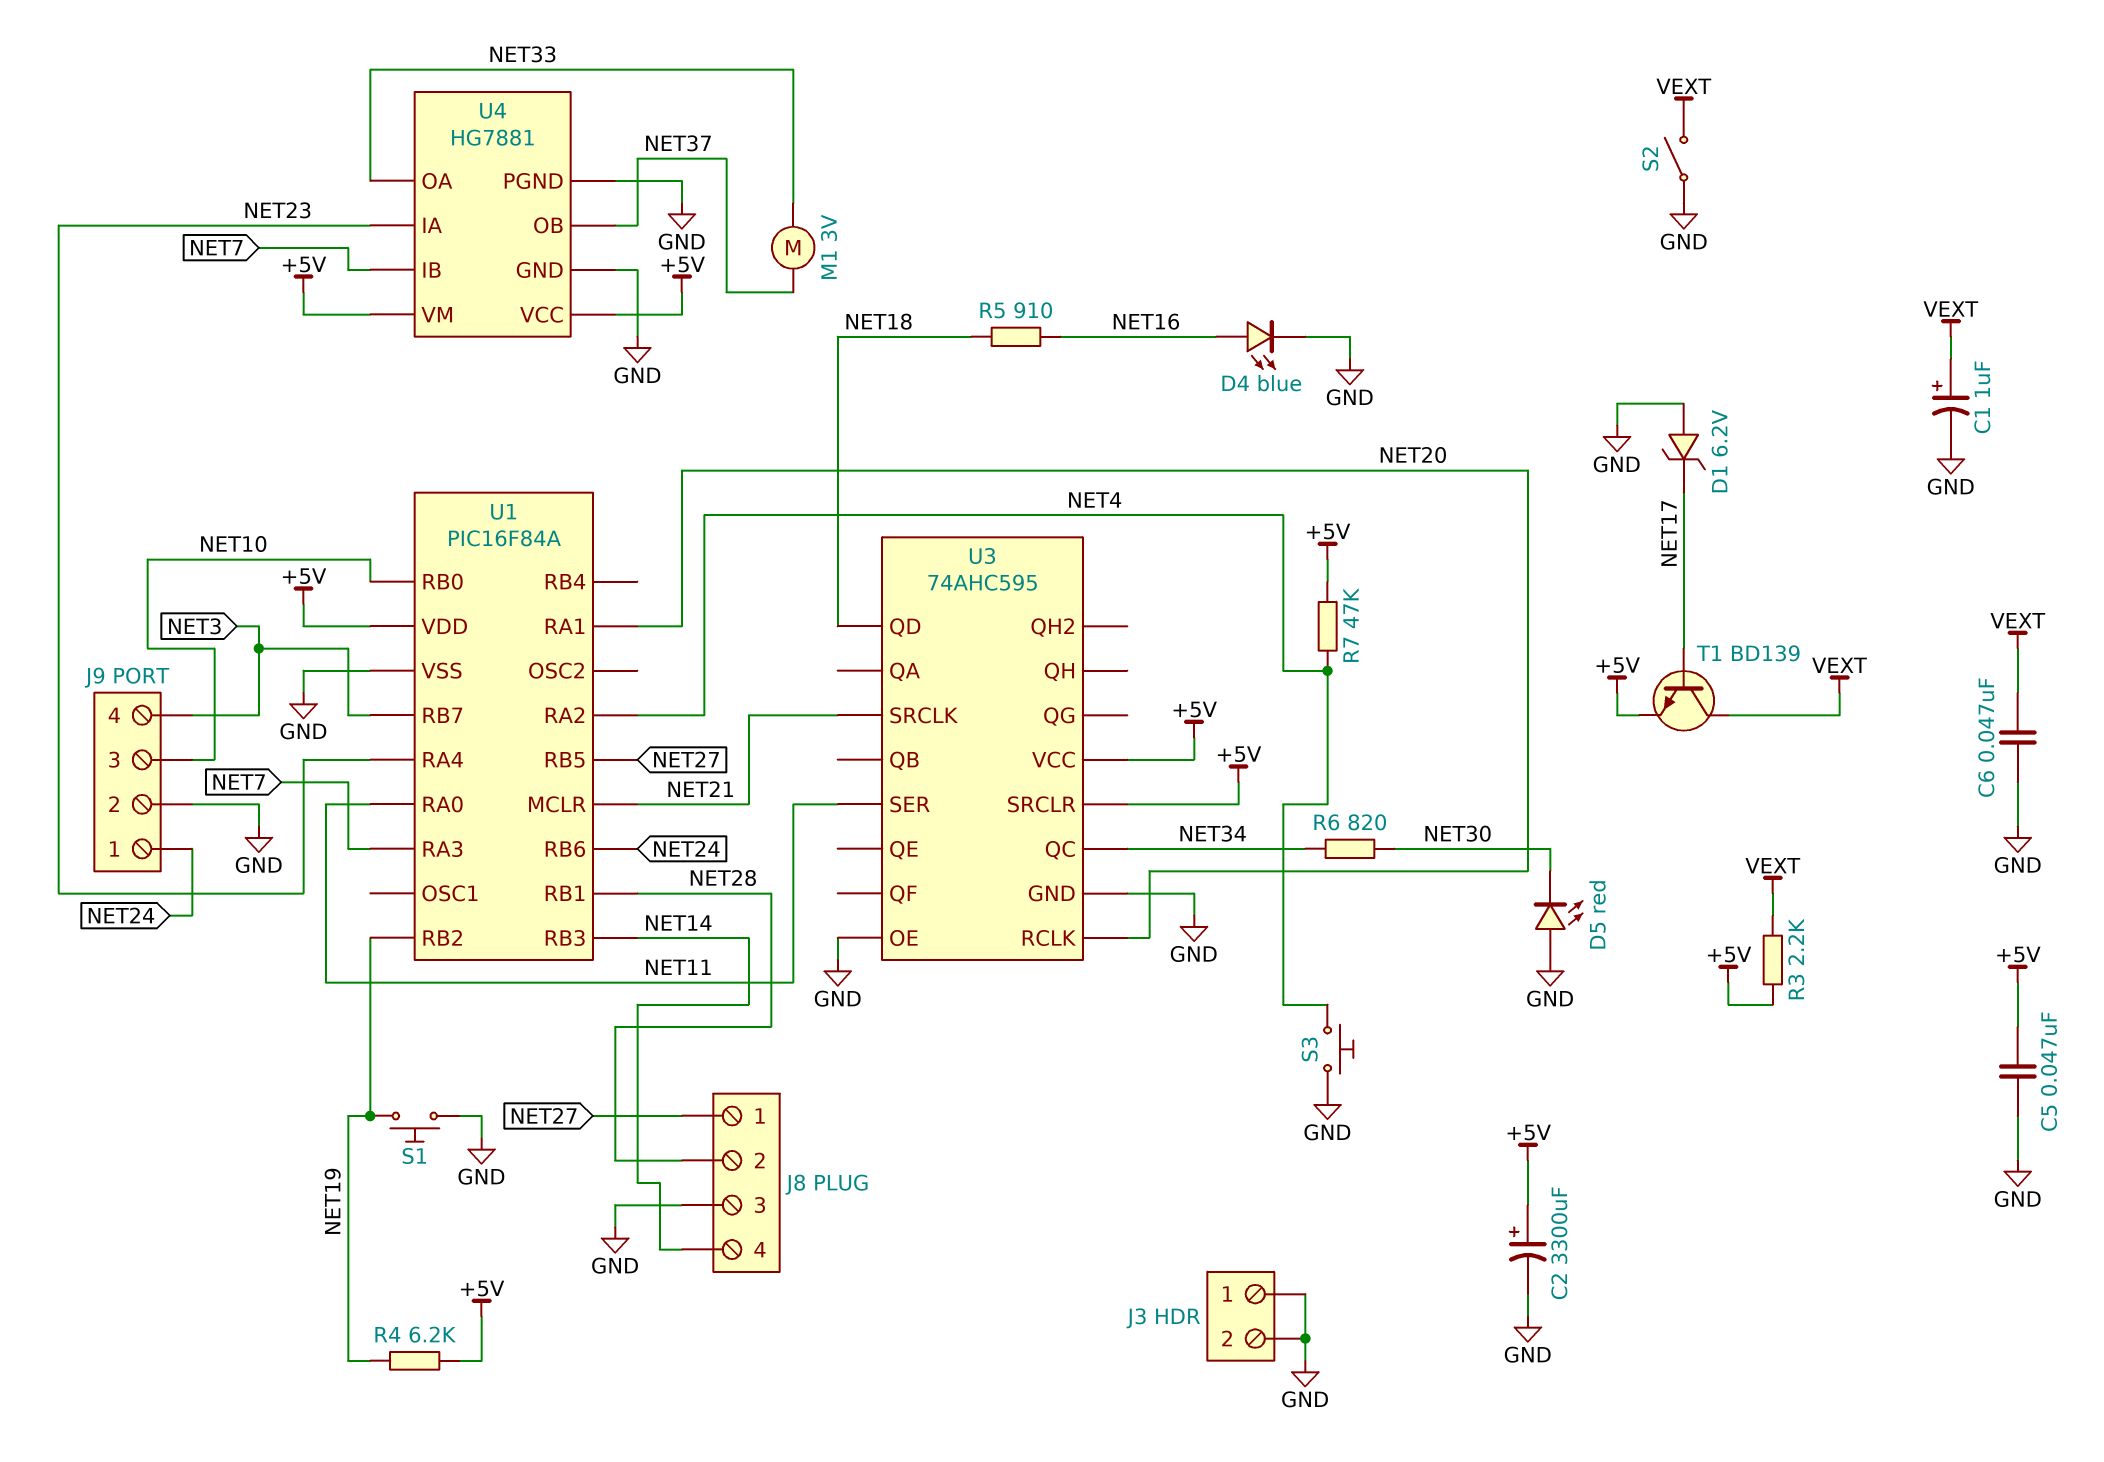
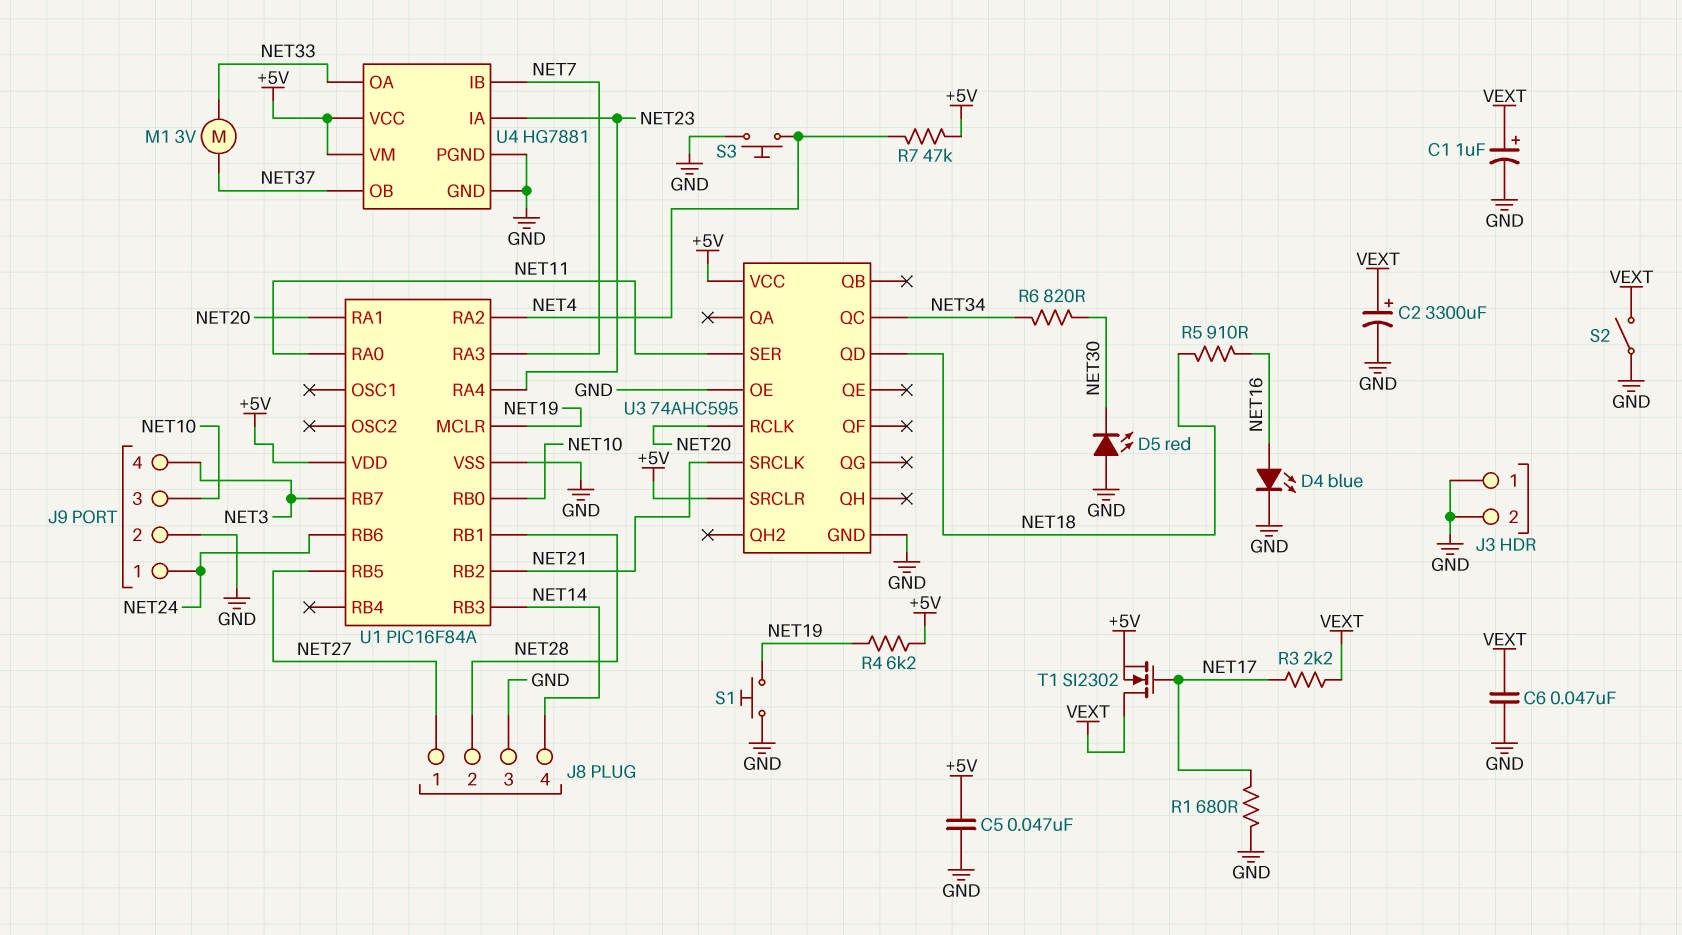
C2: 3300uF (plus +5V, minus GND) -> 3300uF (plus VEXT, minus GND)
D1: zener 6.2V (A GND, K NET17) -> none
R1: none -> 680 (GND, NET17)
R3: 2.2k (+5V, VEXT) -> 2.2k (NET17, VEXT)
T1: NPN BD139 (B NET17, C VEXT, E +5V) -> NMOS SI2302 (G NET17, D VEXT, S +5V)
U1 pin MCLR: NET21 -> NET19
U1 pin RB2: NET19 -> NET21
##############################
This exercise calls for the complete listing, returned exactly and without images.

C2: 3300uF (plus +5V, minus GND) -> 3300uF (plus VEXT, minus GND)
D1: zener 6.2V (A GND, K NET17) -> none
R1: none -> 680 (GND, NET17)
R3: 2.2k (+5V, VEXT) -> 2.2k (NET17, VEXT)
T1: NPN BD139 (B NET17, C VEXT, E +5V) -> NMOS SI2302 (G NET17, D VEXT, S +5V)
U1 pin MCLR: NET21 -> NET19
U1 pin RB2: NET19 -> NET21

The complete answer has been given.